START DATA FOR PROCESSING
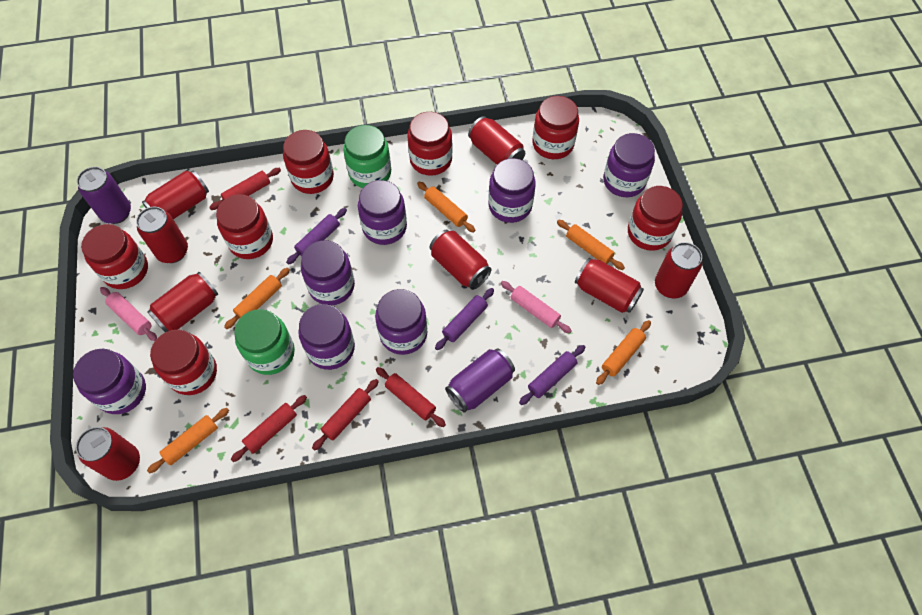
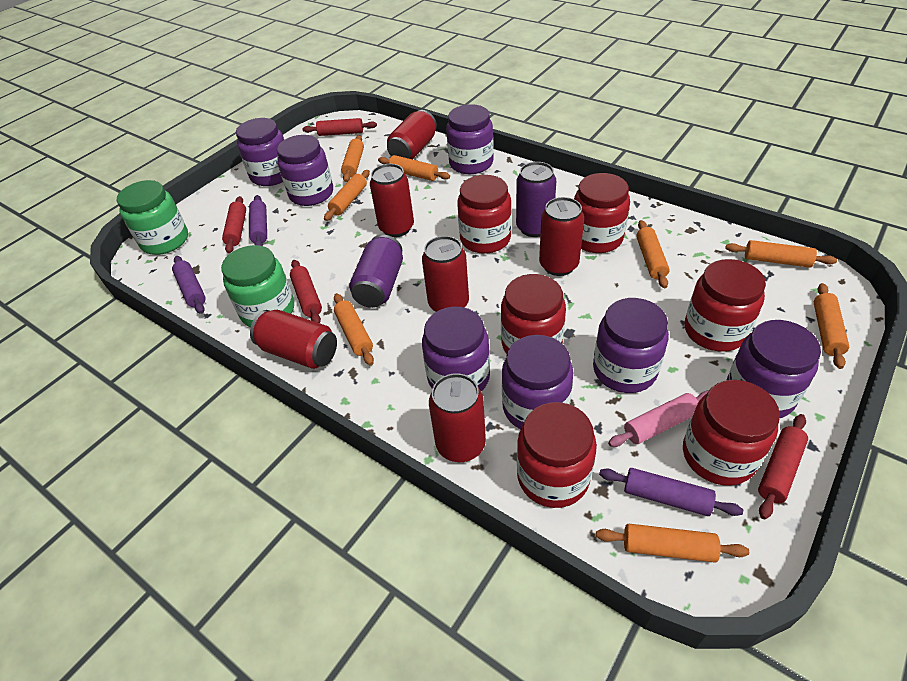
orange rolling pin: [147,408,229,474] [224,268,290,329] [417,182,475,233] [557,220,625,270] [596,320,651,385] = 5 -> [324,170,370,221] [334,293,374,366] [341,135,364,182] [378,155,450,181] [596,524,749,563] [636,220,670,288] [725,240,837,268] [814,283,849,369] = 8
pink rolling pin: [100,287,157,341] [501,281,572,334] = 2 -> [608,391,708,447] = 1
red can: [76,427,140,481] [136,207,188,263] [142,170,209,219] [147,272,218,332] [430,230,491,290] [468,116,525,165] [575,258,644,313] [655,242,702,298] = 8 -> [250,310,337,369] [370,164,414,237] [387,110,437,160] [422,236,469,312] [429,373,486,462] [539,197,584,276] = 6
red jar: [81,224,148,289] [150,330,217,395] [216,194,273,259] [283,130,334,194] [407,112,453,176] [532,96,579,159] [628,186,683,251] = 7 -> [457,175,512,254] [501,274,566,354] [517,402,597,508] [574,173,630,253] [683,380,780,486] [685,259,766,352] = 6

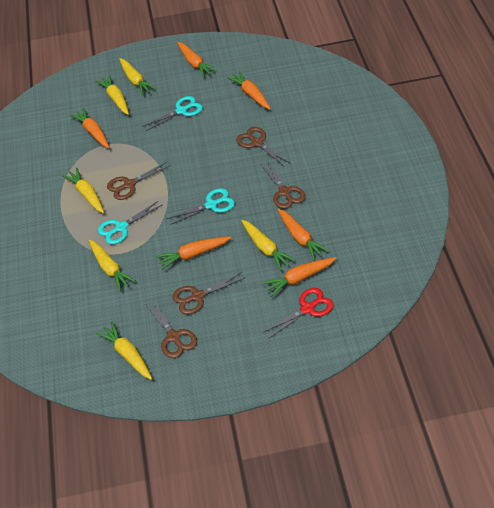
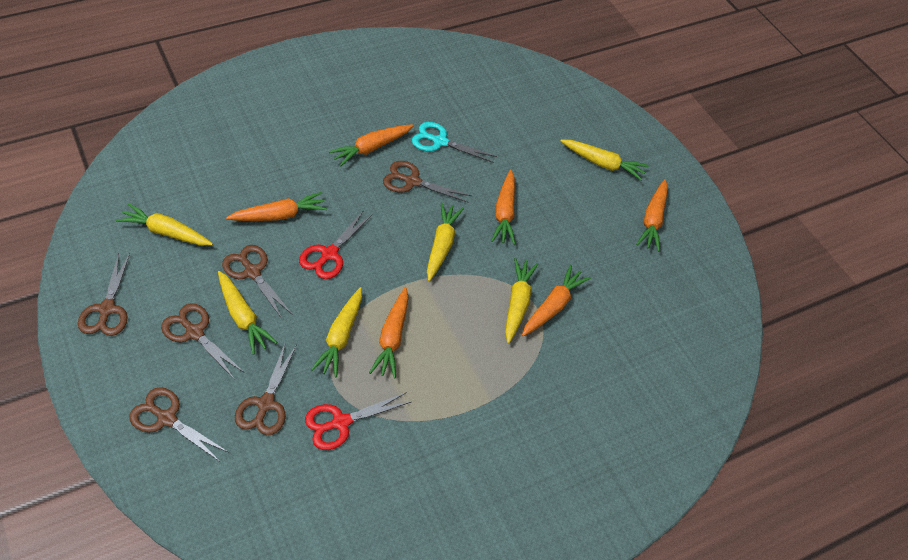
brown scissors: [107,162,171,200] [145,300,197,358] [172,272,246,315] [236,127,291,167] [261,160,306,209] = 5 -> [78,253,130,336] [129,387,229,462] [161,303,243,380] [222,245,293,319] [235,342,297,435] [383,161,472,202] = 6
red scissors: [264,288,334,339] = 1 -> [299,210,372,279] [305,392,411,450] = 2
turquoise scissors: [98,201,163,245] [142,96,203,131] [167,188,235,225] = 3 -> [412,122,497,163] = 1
END DATA FOR PROCESSING
START DATA FOR PROCESSING
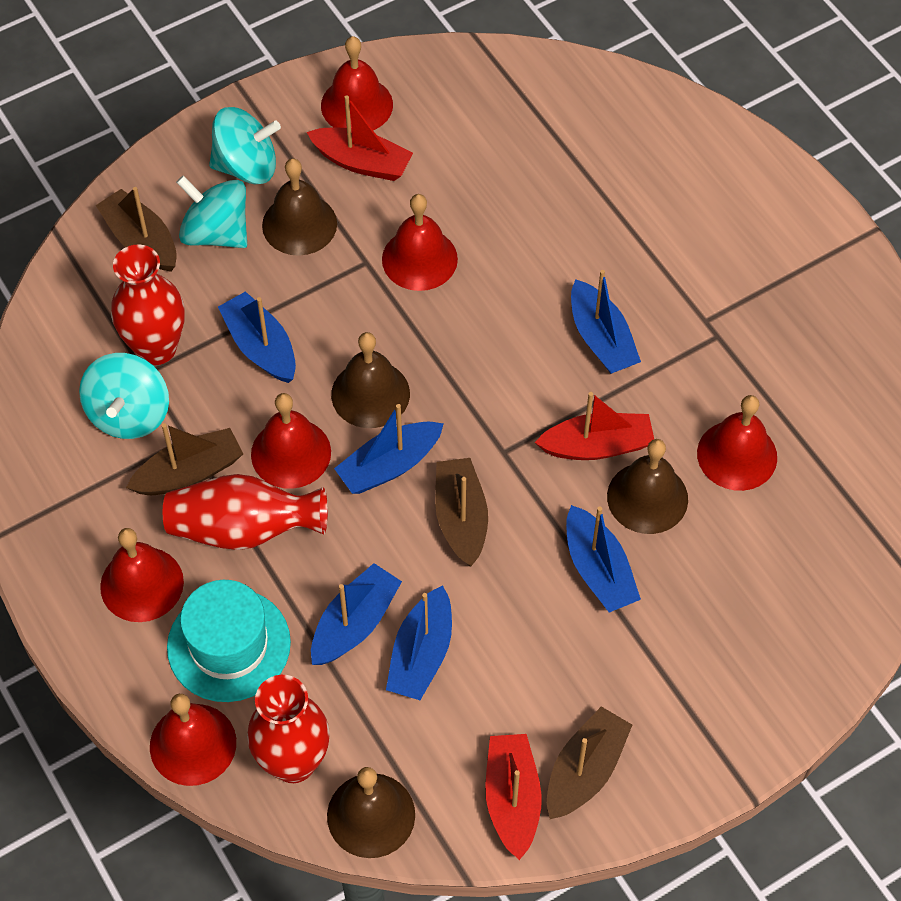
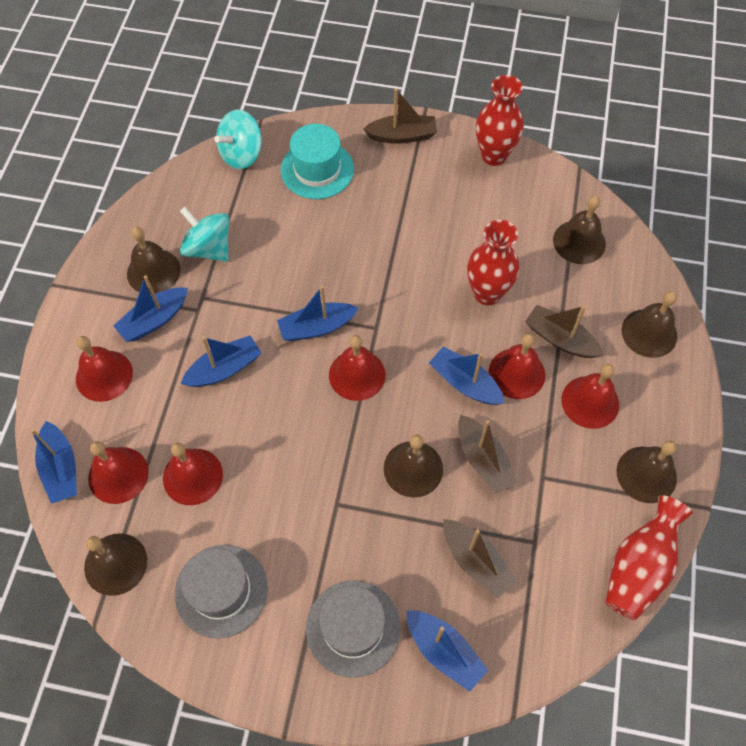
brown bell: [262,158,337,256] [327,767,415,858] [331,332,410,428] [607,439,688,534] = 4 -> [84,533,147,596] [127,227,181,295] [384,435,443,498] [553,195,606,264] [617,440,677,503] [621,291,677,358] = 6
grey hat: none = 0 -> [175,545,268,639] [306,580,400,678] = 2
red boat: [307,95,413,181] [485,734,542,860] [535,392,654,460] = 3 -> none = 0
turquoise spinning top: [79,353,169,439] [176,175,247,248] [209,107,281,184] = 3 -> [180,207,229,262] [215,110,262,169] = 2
END DATA FOR PROCESSING
START DATA FOR PROCESSING
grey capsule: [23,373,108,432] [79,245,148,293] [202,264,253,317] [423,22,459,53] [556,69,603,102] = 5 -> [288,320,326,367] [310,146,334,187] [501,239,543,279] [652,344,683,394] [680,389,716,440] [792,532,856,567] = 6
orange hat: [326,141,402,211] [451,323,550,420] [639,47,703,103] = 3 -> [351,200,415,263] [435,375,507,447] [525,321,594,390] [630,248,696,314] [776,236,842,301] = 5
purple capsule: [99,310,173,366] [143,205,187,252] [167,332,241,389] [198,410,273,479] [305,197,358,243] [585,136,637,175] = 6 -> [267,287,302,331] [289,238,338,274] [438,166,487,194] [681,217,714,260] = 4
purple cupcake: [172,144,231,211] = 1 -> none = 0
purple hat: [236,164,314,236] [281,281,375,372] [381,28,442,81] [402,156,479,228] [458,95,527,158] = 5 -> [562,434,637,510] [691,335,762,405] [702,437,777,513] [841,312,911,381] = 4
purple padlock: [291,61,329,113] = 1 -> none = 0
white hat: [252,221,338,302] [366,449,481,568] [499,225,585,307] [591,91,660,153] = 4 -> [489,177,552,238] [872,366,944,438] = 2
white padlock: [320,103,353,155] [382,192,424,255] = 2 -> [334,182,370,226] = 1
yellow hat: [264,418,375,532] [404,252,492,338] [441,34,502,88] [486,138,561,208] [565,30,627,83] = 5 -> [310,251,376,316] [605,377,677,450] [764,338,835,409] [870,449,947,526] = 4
END DATA FOR PROCESSING
YOUR ASSIGNMENT:
If a line in the records contains the word "grey", copy it out.

EXERCISE RESULT:
grey hat: none = 0 -> [175,545,268,639] [306,580,400,678] = 2
grey capsule: [23,373,108,432] [79,245,148,293] [202,264,253,317] [423,22,459,53] [556,69,603,102] = 5 -> [288,320,326,367] [310,146,334,187] [501,239,543,279] [652,344,683,394] [680,389,716,440] [792,532,856,567] = 6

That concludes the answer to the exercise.